▶ DIRECTIVE:
Which lines of the material contain the string "kern"? Report each of them in full, matching case exactly.

▶ INPUT MATERIAL:
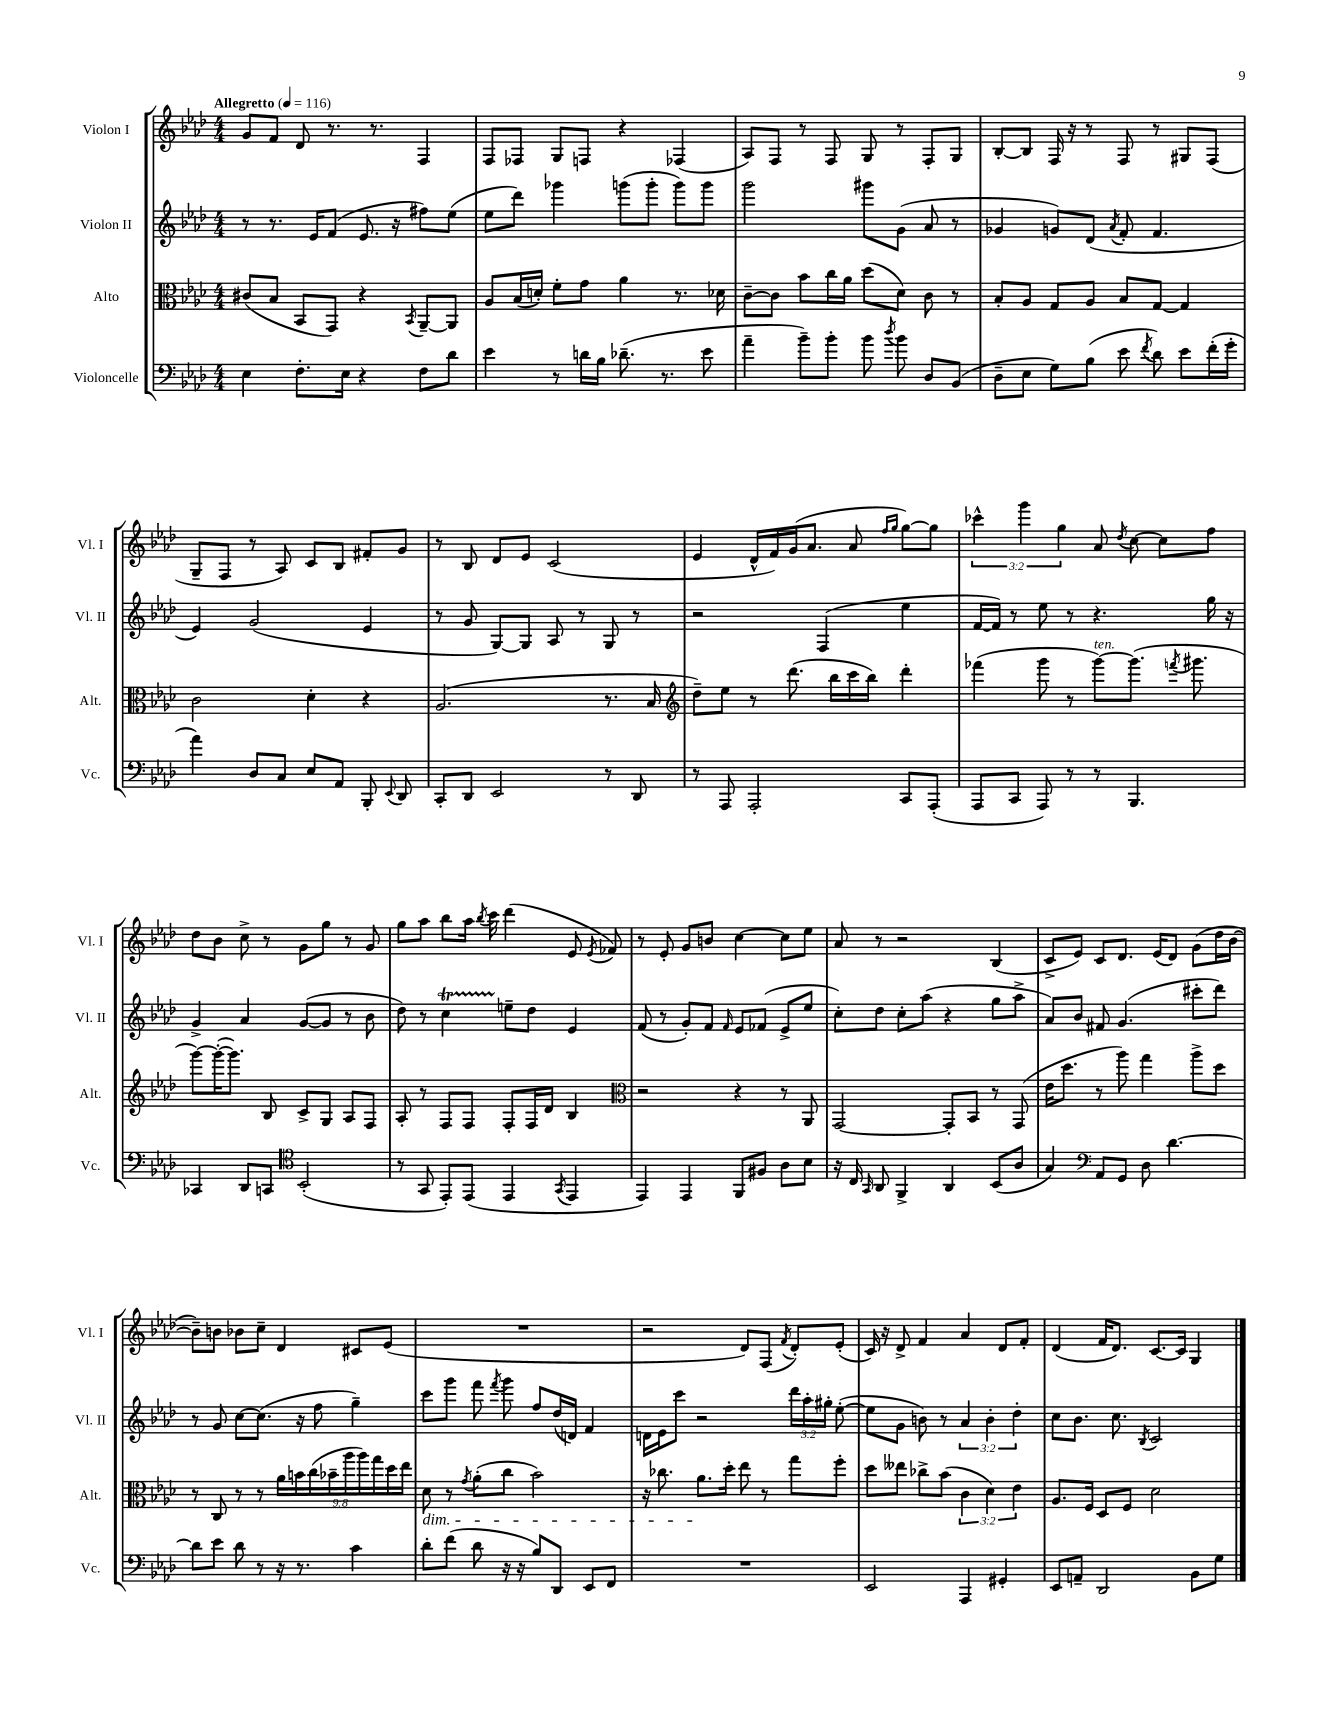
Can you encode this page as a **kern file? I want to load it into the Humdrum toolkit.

**kern	**kern	**kern	**kern
*staff4	*staff3	*staff2	*staff1
*clefF4	*clefC3	*clefG2	*clefG2
*k[b-e-a-d-]	*k[b-e-a-d-]	*k[b-e-a-d-]	*k[b-e-a-d-]
*M4/4	*M4/4	*M4/4	*M4/4
*MM116	*MM116	*MM116	*MM116
4E-	(8c#	8r	8g
.	8B-	8.r	8f
8.F'	8BB-	.	8d-
.	.	16e-	.
.	8GG)	(8f	8.r
16E-	.	.	.
4r	4r	8.e-	.
.	.	.	8.r
.	.	16r	.
.	8qBB-	.	.
8F	[8AA-~	8ff#)	4F
8d-	8AA-]	(8ee-	.
=	=	=	=
4e-	8A-	8ee-	8F
.	(16B-	8ddd-)	8F-
.	16d')	.	.
8r	8f'	4ggg-	8G
16d	8g	.	8F
16B-	.	.	.
(8.d-~	4a-	(8ggg	4r
.	.	8ggg'	.
8.r	.	.	.
.	8.r	8ggg)	(4F-
8e-	.	8ggg	.
.	16d-	.	.
=	=	=	=
4a-~	[8c~	2ggg	8A-)
.	8c]	.	8F
8b-~)	8b-	.	8r
8b-'	16cc	.	8F
.	16a-	.	.
8b-	(8dd-	8ggg#	8G
8qdd-	.	.	.
8b-	8d-)	(8g	8r
8D-	8c	8a-	8F'
(8BB-	8r	8r	8G
=	=	=	=
8D-~	8B-'	4g-	[8B-'
8E-	8A-	.	8B-]
8G)	8G	8g)	16F
.	.	.	16r
(8B-	8A-	(8d-	8r
.	.	8qa-	.
8e-	8B-	8f'	8F
8qf	.	.	.
8d-)	[8G	4.f	8r
8e-	4G]	.	8G#
(16f'	.	.	(8F
16g'	.	.	.
=	=	=	=
4a-)	2c	4e-)	8G~
.	.	.	8F
8D-	.	(2g	8r
8C	.	.	8A-)
8E-	4d-'	.	8c
8AA-	.	.	8B-
8BBB-'	4r	4e-	8f#'
8qqEE-	.	.	.
8DD-	.	.	8g
=	=	=	=
8CC'	(2.A-	8r	8r
8DD-	.	8g	8B-
2EE-	.	[8G)	8d-
.	.	8G]	8e-
.	.	8A-	(2c
.	.	8r	.
8r	8.r	8G	.
8DD-	.	8r	.
.	16B-	.	.
=	=	=	=
*	*clefG2	*	*
8r	8dd-~)	2r	4e-
8AAA-	8ee-	.	.
2AAA-'	8r	.	16d-^^
.	.	.	16f)
.	(8.ddd-	.	(16g
.	.	.	8.a-
.	.	(4F	.
.	16bb-	.	.
.	16ccc	.	8a-
.	16bb-)	.	.
.	.	.	16qqff
.	.	.	16qqgg
8CC	4ddd-'	4ee-	[8gg)
(8AAA-'	.	.	8gg]
=	=	=	=
8AAA-	(4fff-	[16f	6ccc-^^
.	.	16f])	.
8CC	.	8r	.
.	.	.	6ggg
8AAA-)	8ggg	8ee-	.
.	.	.	6gg
8r	8r	8r	.
8r	[8ggg)	4.r	8a-
.	.	.	8qdd-
4.BBB-	(8.ggg]	.	[8cc
.	.	.	8cc]
.	8qfff	.	.
.	8.ggg#	.	.
.	.	16gg	8ff
.	.	16r	.
=	=	=	=
4CC-	[8ggg)	4g^	8dd-
.	(16ggg'_	.	8b-
.	8.ggg])	.	.
8DD-	.	4a-	8cc^
8CC	8B-	.	8r
*clefC4	*	*	*
(2BB-'	8c^	([8g	8g
.	8G	8g]	8gg
.	8A-	8r	8r
.	8F	8b-	8g
=	=	=	=
8r	8A-'	8dd-)	8gg
8GG	8r	8r	8aa-
8EE-')	8F	4cc	8bb-
(8EE-	8F	.	16aa-
.	.	.	8qbb-
.	.	.	16ccc
4EE-	8F'	8ee~	(4ddd-
.	16F	8dd-	.
.	16d-	.	.
8qGG	.	.	.
4EE-	4B-	4e-	8e-
.	.	.	8qe-
.	.	.	8f-)
=	=	=	=
*	*clefC3	*	*
4EE-)	2r	(8f	8r
.	.	8r	8e-'
4EE-	.	8g')	8g
.	.	8f	8b
.	.	16qqf	.
8FF	4r	8e-	[4cc
8F#	.	(8f-	.
8A-	8r	8e-^	8cc]
8B-	8AA-	8ee-	8ee-
=	=	=	=
16r	[2GG	8cc')	8a-
16C	.	.	.
16qqGG	.	.	.
8AA-	.	8dd-	8r
4FF^	.	8cc'	2r
.	.	(8aa-	.
4AA-	8GG']	4r	.
.	8BB-	.	.
(8BB-	8r	8gg	(4B-
8A-	(8GG	8aa-^	.
=	=	=	=
4G)	16e-	8a-)	8c^
.	8.dd-	.	.
.	.	8b-	8e-)
*clefF4	*	*	*
8AA-	8r	8f#	8c
8GG	8aa-)	(4.g	8.d-
8D-	4gg	.	.
.	.	.	(16e-
[4.d-	.	.	8d-)
.	8aa-^	8ccc#'	(8g
.	8dd-	8ddd-)	16dd-
.	.	.	[16b-
=	=	=	=
8d-]	8r	8r	8b-~])
8e-	8C	8g	8b
8d-	8r	[8cc	8b-
8r	8r	(8.cc]	8cc~
16r	18a-	.	4d-
.	18b	.	.
8.r	.	16r	.
.	(18cc	.	.
.	.	8ff	.
.	18b-~	.	.
.	18aa-	.	.
4c	.	4gg~)	8c#
.	18aa-)	.	.
.	18gg	.	.
.	.	.	(8e-
.	18dd-	.	.
.	18ee-	.	.
=	=	=	=
8d-'	8d-	8ccc	1r
(8f	8r	8ggg	.
.	8qg	.	.
8d-	(8a-'	8fff	.
.	.	8qfff	.
16r	8cc	8ggg	.
16r	.	.	.
8B-)	2b-)	8ff	.
8DD-	.	(16dd-	.
.	.	16d)	.
8EE-	.	4f	.
8FF	.	.	.
=	=	=	=
1r	16r	16d	2r
.	8.cc-	16e-	.
.	.	8ccc	.
.	8.a-	2r	.
.	16dd-'	.	.
.	8ee-	.	8d-)
.	8r	.	(8F
.	.	.	8qf
.	8gg	24ddd-	8d-')
.	.	24aa-'	.
.	.	24gg#'	.
.	8ff'	([8ee-'	(8e-'
=	=	=	=
2EE-	8dd-	8ee-]	16c)
.	.	.	16r
.	8ee--	8g	8d-^
.	8cc-^	8b)	4f
.	(8b-	8r	.
4AAA-	6c	6a-	4a-
.	6d-)	6b'	.
4GG#'	.	.	8d-
.	6e-	6dd-'	.
.	.	.	8f'
=	=	=	=
8EE-	8.A-	8cc	(4d-
8AA~	.	8.b-	.
.	16F	.	.
2DD-	8D-	.	16f
.	.	8.cc	8.d-)
.	8F	.	.
.	.	8qB-	.
.	2d-	2c	[8.c
.	.	.	16c]
8BB-	.	.	4G
8G	.	.	.
==	==	==	==
*-	*-	*-	*-
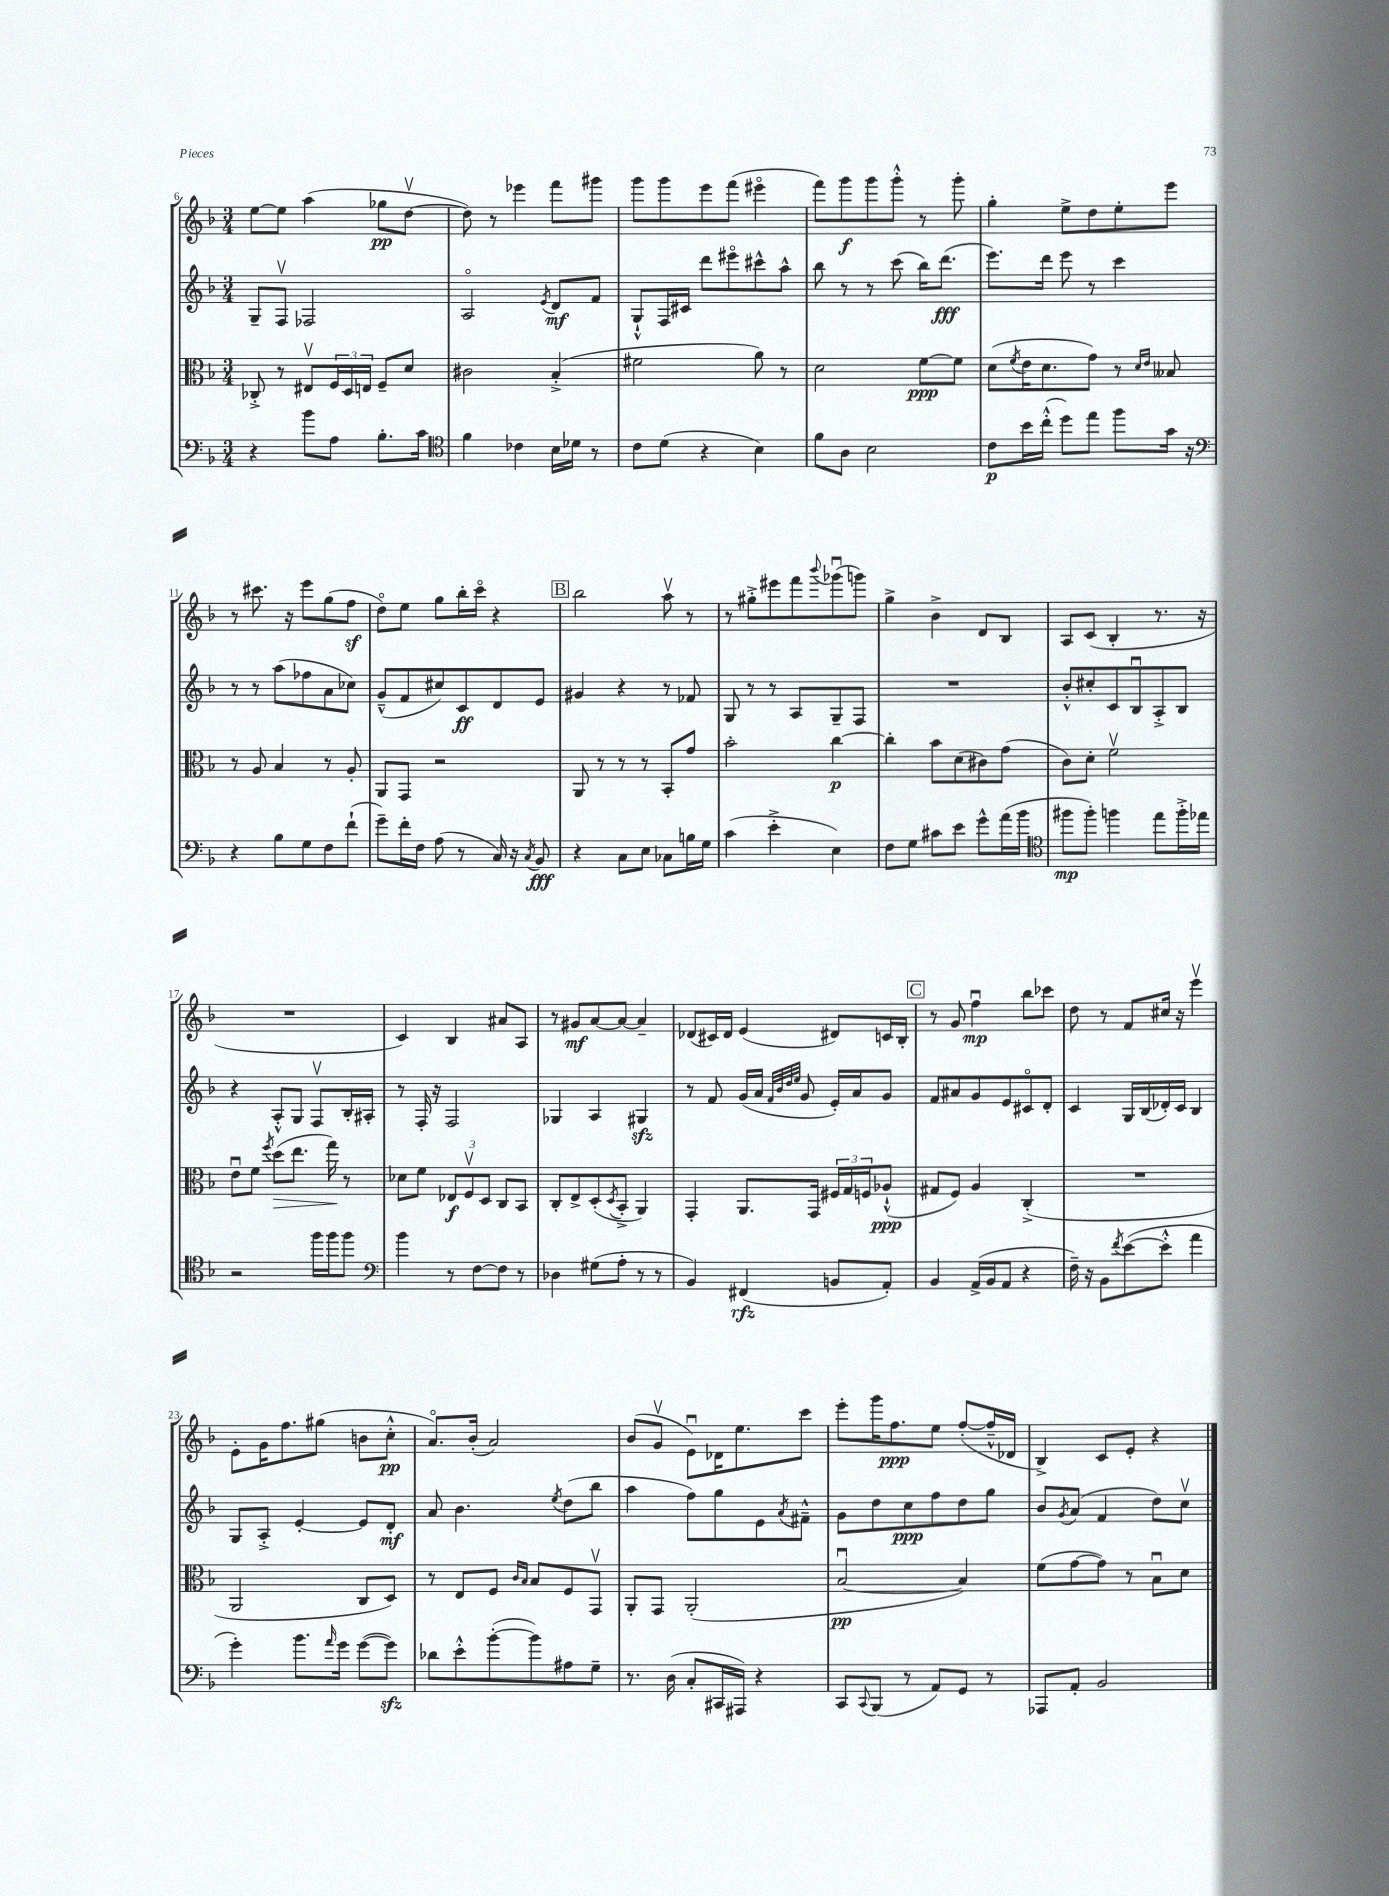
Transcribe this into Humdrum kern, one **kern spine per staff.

**kern	**kern	**kern	**kern
*staff4	*staff3	*staff2	*staff1
*clefF4	*clefC3	*clefG2	*clefG2
*k[b-]	*k[b-]	*k[b-]	*k[b-]
*M3/4	*M3/4	*M3/4	*M3/4
4r	8C-'^	8G~	[8ee
.	8r	8Fv	8ee]
8b-	8E#v	2F-	(4aa
8A	24F	.	.
.	24D	.	.
.	24E	.	.
8.B-'	8F~	.	8gg-
.	8d	.	[8ddv
16c	.	.	.
=	=	=	=
*clefC4	*	*	*
4f	2c#	2Ao	8dd])
.	.	.	8r
4c-	.	.	4eee-
.	.	8qe	.
16B-	(4B-'^	8d	8fff
16d-	.	.	.
8r	.	8f	8ggg#
=	=	=	=
8c	2f#	8G`^^	8ggg
(8d	.	16F	8ggg
.	.	16c#	.
4r	.	8ddd	8eee
.	.	8eee#o	(8fff
4B-)	8a)	8ccc#^^	4eee#o
.	8r	8aa^^	.
=	=	=	=
8f	2d	8bb-	8fff)
8A	.	8r	8ggg
2B-	.	8r	8ggg
.	.	(8ccc	8ggg'^^
.	[8f	16bb-)	8r
.	.	(8.ddd	.
.	8f]	.	8ggg'
=	=	=	=
8c	(8d	8.eee)	4gg'
.	8qf	.	.
16b-	16e	.	.
(16cc'^^	8.d	16ddd	.
8dd)	.	8eee	8ee^
8ee	8g)	8r	8dd
8ff	8r	4ccc	8ee'
.	16qqd	.	.
.	16qqe	.	.
16g	8B--	.	8eee
16r	.	.	.
=	=	=	=
*clefF4	*	*	*
4r	8r	8r	8r
.	8A	8r	8.ccc#
8B-	4B-	(8aa	.
.	.	.	16r
8G	.	8ff-	8eee
8F	8r	8a	(8gg
(8f`	8A'	8cc-)	8ff
=	=	=	=
8g~)	8AA	(8g~^^	8ddo)
16f'	8GG	8f	8ee
16F	.	.	.
(8A	2r	8cc#)	8gg
8r	.	8c	16bb-'
.	.	.	16ccco
16C)	.	8d	4r
16r	.	.	.
8qC	.	.	.
8BB-	.	8e	.
=	=	=	=
4r	8AA	4g#	2bb-
.	8r	.	.
8C	8r	4r	.
8E	8r	.	.
8C-	8BB-'	8r	8aav
16B	8g	8f-	8r
16G	.	.	.
=	=	=	=
(4c	2b-'	8G	8r
.	.	8r	8gg#'^
4e'^	.	8r	8eee#
.	.	8A	8fff
.	.	.	8qqbbb-
4E)	[4cc	8G~	(8ggg-u
.	.	8F	8ggg)
=	=	=	=
8F	4cc']	2.r	4gg^
8G	.	.	.
8c#	8b-	.	4b-^
8e	(8d	.	.
8g^^	8c#)	.	8d
(16a	(8g	.	8B-
16b-	.	.	.
=	=	=	=
*clefC4	*	*	*
8ff#	8c)	8b-'^^	8A
8ff#')	8d'	8cc#'	(8c
4ff	2fv	8c	4B-'
.	.	8B-u	.
8ee	.	8A'^	8.r
16ff'^	.	8B-	.
16ee-	.	.	16r
=	=	=	=
2r	8eu	4r	2.r
.	8f	.	.
.	8qff	.	.
.	(8dd	8A'^^	.
.	8.ee	8G	.
16ff	.	8Fv	.
16ff	16gg)	.	.
8ff	8r	16B-'	.
.	.	16A#'	.
=	=	=	=
*clefF4	*	*	*
4b-	8d-	8r	4c)
.	8f	16F'	.
.	.	16r	.
8r	12E-	2F	4B-
.	12Fv	.	.
[8F	.	.	.
.	12D	.	.
8F]	8C	.	8a#
8r	8BB-	.	8A
=	=	=	=
4D-	8C'	4G-	8r
.	8E^	.	8g#
(8G#	(8D'	4A	[8a
.	8qD	.	.
8A'	8BB-'^	.	8a_
8r	4AA)	4G#	4a~]
8r	.	.	.
=	=	=	=
4BB-)	4GG'	8r	(8d-
.	.	8f	16c#)
.	.	.	16d-
(4FF#	8.AA	(16g	(4e
.	.	16a	.
.	.	32qqf	.
.	.	32qqb-	.
.	.	32qqdd	.
.	.	32qqee	.
.	.	8g	.
.	16GG	.	.
8BB	24F#	16e')	8d#)
.	24G	.	.
.	.	16a	.
.	24F	.	.
8AA')	(8A-`^^	8g	16c
.	.	.	16B-'
=	=	=	=
4BB-	8G#	8f	8r
.	8F)	8a#	8g
(16AA^	4A	8g	4ffu
16BB-	.	.	.
8AA	.	8e	.
4r	(4C'^	8c#o	8bb-
.	.	8d'	8ccc-
=	=	=	=
16F~)	2.r	4c	8dd
16r	.	.	.
8BB-	.	.	8r
8qf	.	.	.
([8e	.	16G	8f
.	.	(16B-	.
8e'^^]	.	16d-')	16cc#
.	.	16c	16r
4a	.	4B-	4eeev
=	=	=	=
4g')	2AA	8G	8e'
.	.	8A'^	16g
.	.	.	8.ff
8.b-	.	[4e'	.
.	.	.	(8gg#
16qqa	.	.	.
16g	.	.	.
([8g	8C	8e]	8b
8g])	8D)	8d'	8cc'^^
=	=	=	=
8d-	8r	8a	8.ao)
8e'^^	8E	4.b-	.
.	.	.	(16b-'
([8b-'	8F	.	2a)
.	16qqc	.	.
.	16qqB-	.	.
8b-])	8B-	.	.
.	.	8qee	.
8A#	8F	(8dd	.
8G~	8GGv	8bb-	.
=	=	=	=
8.r	8AA'	4aa	(8b-
.	8GG	.	8gv
(16D	.	.	.
8C'	(2AA'	8ff)	8eu)
16CC#	.	8gg	16d-
16AAA#)	.	.	8.ee
4r	.	8e	.
.	.	8qa	.
.	.	8f#~^^	8ccc
=	=	=	=
8CC	[2B-u	8g	8eee'
8qqCC	.	.	.
(8BBB-	.	8dd	16ggg
.	.	.	8.ff
8r	.	8cc	.
8AA)	.	8ff	8ee
8GG	4B-])	8dd	([8ff'
8r	.	8gg	16ff~^^]
.	.	.	16d-
=	=	=	=
8AAA-	(8f	8b-	4B-^)
.	.	8qg	.
8AA'	[8g	(8a	.
2BB-	8g])	4f	8c
.	8r	.	8e'
.	8B-u	8dd)	4r
.	8d	8ccv	.
==	==	==	==
*-	*-	*-	*-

▶ FINISHED TASK:
Can you encode this page as a **kern file? I want to load it into the Humdrum toolkit.
**kern	**kern	**kern	**kern
Transcribe this into Humdrum kern, one **kern spine per staff.
**kern	**kern	**kern	**kern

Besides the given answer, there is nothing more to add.